··· Source data ···
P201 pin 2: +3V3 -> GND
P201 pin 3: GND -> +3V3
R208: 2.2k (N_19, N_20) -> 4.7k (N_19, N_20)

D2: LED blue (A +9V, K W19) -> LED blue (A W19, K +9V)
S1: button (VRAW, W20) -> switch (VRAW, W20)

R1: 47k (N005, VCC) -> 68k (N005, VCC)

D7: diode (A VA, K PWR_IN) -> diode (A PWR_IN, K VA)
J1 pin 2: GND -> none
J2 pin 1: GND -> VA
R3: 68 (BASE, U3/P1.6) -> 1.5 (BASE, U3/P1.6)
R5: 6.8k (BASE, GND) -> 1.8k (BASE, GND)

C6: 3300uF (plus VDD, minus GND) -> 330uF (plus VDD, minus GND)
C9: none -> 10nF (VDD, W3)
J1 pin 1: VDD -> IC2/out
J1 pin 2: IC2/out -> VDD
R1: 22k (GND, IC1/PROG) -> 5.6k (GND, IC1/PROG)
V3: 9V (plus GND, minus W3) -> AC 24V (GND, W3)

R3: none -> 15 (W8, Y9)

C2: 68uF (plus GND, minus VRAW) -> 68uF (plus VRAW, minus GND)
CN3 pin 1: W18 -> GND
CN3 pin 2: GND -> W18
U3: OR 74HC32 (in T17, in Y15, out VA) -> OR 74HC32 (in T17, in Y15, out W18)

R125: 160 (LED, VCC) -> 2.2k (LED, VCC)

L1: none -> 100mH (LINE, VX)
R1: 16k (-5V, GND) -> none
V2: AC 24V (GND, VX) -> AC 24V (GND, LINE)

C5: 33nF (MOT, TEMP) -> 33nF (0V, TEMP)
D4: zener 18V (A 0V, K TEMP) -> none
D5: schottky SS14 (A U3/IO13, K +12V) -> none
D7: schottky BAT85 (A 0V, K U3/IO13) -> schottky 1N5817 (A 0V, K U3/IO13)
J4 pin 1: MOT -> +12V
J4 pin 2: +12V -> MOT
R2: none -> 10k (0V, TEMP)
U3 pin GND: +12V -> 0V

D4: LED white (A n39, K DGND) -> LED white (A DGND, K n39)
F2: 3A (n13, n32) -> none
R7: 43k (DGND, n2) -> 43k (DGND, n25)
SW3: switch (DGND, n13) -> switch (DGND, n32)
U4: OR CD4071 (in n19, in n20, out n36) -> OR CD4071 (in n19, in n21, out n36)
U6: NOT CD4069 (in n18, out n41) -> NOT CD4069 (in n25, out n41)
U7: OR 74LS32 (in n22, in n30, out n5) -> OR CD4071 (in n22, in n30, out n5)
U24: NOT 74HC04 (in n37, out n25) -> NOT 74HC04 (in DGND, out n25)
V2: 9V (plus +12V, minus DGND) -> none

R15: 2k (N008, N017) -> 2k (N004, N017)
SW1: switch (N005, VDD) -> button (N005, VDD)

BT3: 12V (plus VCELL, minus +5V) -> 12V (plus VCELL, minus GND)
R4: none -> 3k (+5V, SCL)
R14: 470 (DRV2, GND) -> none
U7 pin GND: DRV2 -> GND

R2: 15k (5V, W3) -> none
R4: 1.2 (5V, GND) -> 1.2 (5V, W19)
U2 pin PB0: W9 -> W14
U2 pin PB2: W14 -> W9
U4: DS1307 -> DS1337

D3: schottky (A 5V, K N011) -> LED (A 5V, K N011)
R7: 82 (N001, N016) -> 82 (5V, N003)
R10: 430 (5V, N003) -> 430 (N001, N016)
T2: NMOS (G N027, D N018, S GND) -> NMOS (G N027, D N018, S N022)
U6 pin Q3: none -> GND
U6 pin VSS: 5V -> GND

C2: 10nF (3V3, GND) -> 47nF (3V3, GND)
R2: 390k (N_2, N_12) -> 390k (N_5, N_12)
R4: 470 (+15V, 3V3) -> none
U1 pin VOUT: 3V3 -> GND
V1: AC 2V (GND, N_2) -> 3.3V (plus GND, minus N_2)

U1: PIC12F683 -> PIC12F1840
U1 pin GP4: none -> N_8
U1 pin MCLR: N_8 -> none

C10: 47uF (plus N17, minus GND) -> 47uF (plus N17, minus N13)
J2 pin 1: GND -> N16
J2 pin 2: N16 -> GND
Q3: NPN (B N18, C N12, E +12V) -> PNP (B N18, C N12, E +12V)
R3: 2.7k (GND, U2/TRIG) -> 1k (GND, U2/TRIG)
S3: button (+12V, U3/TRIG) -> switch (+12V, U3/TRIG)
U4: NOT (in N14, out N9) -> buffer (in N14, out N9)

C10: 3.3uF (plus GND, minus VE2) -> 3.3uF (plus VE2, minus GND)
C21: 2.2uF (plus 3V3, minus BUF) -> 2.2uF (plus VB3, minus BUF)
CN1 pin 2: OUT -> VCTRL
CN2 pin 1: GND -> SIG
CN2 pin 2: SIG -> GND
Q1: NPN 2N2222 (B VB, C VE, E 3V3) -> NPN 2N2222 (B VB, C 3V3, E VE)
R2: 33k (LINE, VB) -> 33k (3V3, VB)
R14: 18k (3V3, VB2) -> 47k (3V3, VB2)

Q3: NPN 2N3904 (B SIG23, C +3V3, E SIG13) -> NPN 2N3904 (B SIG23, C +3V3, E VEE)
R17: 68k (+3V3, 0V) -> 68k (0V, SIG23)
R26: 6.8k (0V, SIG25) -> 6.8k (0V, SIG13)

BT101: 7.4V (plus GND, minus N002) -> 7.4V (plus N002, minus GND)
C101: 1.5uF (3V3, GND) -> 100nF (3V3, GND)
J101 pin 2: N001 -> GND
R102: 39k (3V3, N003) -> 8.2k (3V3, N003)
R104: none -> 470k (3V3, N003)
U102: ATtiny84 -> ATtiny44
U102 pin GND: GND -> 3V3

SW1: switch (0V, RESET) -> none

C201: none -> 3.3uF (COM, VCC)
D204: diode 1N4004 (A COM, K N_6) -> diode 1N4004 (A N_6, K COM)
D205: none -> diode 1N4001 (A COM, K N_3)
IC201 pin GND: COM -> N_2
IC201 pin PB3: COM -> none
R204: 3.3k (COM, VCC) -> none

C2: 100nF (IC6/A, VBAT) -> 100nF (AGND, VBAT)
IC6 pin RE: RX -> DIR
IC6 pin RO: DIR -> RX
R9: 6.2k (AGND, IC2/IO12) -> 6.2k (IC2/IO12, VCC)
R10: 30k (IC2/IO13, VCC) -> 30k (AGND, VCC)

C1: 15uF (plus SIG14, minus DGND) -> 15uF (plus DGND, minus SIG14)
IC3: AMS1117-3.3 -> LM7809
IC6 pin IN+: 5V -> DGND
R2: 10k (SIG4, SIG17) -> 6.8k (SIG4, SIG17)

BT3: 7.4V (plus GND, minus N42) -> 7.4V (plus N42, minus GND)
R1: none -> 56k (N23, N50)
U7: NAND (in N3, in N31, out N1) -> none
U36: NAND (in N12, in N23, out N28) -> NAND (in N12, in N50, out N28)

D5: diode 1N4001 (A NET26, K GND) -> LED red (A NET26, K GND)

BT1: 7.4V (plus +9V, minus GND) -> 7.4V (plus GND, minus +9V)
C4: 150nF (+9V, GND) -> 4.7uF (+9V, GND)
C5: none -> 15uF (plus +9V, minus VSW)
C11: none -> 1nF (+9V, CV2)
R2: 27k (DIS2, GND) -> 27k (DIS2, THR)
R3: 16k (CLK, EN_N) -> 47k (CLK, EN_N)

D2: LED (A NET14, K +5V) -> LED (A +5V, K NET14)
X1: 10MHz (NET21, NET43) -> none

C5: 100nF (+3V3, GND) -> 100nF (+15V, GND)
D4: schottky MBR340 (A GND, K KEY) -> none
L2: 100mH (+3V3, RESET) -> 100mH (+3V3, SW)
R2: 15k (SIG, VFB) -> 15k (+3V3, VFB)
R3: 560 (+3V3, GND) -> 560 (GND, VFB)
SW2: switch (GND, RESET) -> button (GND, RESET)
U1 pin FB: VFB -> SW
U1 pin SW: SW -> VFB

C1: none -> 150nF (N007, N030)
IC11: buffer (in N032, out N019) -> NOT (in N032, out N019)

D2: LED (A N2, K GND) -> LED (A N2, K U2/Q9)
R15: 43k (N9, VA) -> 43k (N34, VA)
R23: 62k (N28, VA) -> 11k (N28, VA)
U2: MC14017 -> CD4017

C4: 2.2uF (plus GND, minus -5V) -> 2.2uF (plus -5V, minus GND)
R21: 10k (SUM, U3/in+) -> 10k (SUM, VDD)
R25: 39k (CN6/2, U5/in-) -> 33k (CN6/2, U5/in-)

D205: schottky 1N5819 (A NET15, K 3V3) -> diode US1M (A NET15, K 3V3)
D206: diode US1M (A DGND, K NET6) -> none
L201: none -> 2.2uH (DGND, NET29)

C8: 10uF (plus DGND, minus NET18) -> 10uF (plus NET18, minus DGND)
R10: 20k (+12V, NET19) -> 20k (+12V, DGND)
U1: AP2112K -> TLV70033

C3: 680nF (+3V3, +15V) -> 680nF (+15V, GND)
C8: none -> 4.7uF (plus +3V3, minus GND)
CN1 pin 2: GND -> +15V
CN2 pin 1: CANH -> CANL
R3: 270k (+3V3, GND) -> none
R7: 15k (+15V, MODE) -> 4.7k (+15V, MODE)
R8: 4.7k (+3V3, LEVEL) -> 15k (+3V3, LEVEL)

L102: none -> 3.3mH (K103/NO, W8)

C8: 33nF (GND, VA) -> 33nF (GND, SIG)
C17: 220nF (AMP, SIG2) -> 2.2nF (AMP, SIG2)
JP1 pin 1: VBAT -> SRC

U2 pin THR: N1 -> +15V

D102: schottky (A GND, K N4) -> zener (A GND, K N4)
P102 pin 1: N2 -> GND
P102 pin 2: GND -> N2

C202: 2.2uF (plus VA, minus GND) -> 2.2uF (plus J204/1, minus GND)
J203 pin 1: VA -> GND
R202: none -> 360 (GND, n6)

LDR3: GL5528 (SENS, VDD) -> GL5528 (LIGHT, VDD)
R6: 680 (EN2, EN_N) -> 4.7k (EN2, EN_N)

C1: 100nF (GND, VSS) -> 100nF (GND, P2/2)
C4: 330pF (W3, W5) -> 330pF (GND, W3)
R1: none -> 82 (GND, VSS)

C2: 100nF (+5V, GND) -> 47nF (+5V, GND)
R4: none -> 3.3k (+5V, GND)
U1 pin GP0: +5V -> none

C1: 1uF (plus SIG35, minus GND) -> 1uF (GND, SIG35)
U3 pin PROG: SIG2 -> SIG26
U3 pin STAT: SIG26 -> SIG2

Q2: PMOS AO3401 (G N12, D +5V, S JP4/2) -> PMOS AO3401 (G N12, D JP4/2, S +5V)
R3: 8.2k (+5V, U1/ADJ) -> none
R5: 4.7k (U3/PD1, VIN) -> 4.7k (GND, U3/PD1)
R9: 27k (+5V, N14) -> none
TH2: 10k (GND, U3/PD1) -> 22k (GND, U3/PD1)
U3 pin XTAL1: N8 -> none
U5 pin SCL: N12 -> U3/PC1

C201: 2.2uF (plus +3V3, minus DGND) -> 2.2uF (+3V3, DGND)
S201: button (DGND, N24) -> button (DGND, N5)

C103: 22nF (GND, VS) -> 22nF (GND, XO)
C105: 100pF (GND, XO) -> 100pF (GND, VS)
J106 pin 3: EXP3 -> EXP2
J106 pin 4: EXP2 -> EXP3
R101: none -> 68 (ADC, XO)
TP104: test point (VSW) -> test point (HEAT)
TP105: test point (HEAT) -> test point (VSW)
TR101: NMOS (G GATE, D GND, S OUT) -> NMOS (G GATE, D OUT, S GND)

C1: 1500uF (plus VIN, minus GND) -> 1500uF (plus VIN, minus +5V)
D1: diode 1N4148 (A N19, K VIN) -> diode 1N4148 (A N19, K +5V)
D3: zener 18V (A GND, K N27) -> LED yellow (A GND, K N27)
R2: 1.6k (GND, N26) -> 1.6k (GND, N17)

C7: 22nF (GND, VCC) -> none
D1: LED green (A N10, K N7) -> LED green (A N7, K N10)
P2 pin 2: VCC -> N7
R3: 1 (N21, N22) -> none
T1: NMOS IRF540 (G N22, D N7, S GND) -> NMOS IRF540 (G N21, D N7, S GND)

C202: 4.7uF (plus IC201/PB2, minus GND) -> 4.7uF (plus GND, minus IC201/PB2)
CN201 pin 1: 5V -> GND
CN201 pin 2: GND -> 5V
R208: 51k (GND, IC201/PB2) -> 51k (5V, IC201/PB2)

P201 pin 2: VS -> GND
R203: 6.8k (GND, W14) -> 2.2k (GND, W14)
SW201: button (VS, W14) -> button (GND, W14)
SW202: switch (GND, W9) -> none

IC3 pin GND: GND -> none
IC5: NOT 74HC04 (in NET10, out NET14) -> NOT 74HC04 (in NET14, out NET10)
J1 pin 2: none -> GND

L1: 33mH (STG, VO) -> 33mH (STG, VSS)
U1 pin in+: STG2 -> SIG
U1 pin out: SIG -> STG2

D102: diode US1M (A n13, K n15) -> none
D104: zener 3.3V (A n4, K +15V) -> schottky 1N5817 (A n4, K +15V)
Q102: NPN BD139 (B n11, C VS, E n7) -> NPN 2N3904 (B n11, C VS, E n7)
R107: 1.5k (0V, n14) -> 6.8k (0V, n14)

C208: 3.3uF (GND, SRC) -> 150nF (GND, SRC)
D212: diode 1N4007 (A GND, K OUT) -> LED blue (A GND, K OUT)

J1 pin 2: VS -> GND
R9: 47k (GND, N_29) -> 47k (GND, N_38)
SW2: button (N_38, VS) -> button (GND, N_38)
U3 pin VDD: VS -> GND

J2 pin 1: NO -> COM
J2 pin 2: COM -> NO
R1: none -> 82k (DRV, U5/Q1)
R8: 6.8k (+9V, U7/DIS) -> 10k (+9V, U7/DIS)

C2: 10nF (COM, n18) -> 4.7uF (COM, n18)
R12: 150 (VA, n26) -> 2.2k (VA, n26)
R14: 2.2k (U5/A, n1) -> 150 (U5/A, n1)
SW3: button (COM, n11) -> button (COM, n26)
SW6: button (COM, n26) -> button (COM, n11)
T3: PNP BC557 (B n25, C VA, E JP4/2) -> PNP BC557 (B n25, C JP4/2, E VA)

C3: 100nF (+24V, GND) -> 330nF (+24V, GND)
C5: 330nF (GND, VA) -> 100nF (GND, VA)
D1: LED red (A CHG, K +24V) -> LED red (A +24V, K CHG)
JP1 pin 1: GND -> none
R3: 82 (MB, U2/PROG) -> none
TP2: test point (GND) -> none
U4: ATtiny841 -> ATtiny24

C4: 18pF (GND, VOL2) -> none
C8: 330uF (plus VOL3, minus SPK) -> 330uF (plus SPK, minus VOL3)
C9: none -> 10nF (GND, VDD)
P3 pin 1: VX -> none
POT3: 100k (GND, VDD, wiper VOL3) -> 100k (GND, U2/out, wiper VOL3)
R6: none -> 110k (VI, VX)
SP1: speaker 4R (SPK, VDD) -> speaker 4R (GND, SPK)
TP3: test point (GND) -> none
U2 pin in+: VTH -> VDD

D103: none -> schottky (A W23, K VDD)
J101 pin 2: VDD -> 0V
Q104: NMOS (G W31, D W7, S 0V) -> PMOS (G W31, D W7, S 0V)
···
* **Aim of the task**
Beginning with the top line of the data above, output every line exactly until the one that contains "C9: none -> 10nF (VDD, W3)", and include that one too.

* **Solution for this exercise**
P201 pin 2: +3V3 -> GND
P201 pin 3: GND -> +3V3
R208: 2.2k (N_19, N_20) -> 4.7k (N_19, N_20)

D2: LED blue (A +9V, K W19) -> LED blue (A W19, K +9V)
S1: button (VRAW, W20) -> switch (VRAW, W20)

R1: 47k (N005, VCC) -> 68k (N005, VCC)

D7: diode (A VA, K PWR_IN) -> diode (A PWR_IN, K VA)
J1 pin 2: GND -> none
J2 pin 1: GND -> VA
R3: 68 (BASE, U3/P1.6) -> 1.5 (BASE, U3/P1.6)
R5: 6.8k (BASE, GND) -> 1.8k (BASE, GND)

C6: 3300uF (plus VDD, minus GND) -> 330uF (plus VDD, minus GND)
C9: none -> 10nF (VDD, W3)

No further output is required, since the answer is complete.